Problem:
Out of the material that follows, write out exactly the lines from the line with "blue bowling pin: 4 -> 5" to the line with "grey stacking toy: 4 -> 5", both ends included, and no others.

Data for the task:
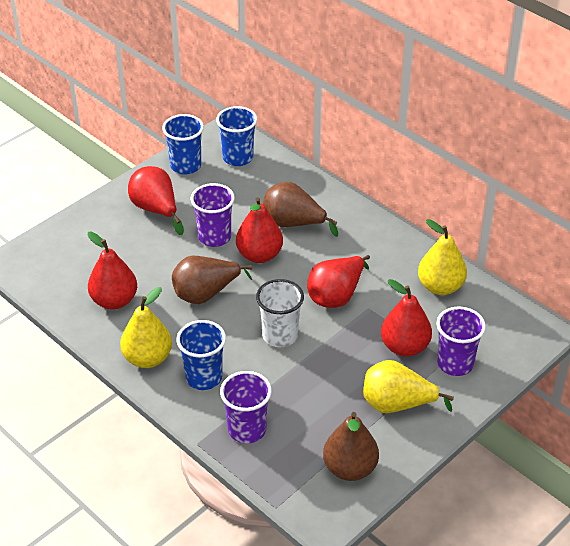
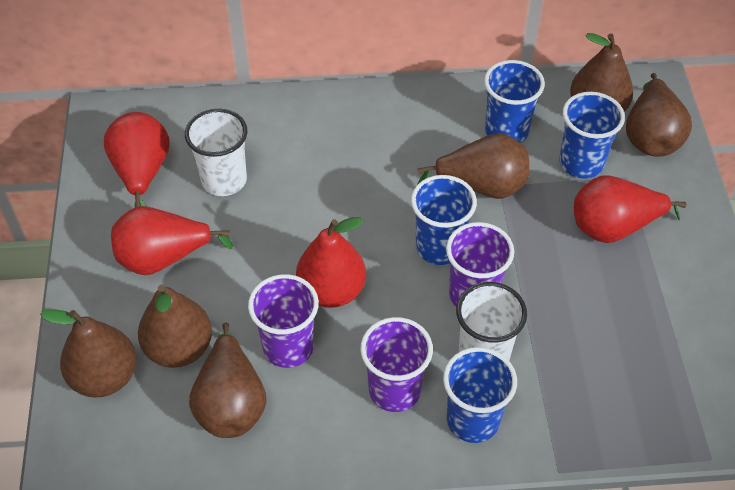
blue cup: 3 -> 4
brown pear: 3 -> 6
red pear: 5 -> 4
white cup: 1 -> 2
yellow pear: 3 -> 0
--
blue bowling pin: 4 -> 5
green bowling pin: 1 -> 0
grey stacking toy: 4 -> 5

Expected answer:
blue bowling pin: 4 -> 5
green bowling pin: 1 -> 0
grey stacking toy: 4 -> 5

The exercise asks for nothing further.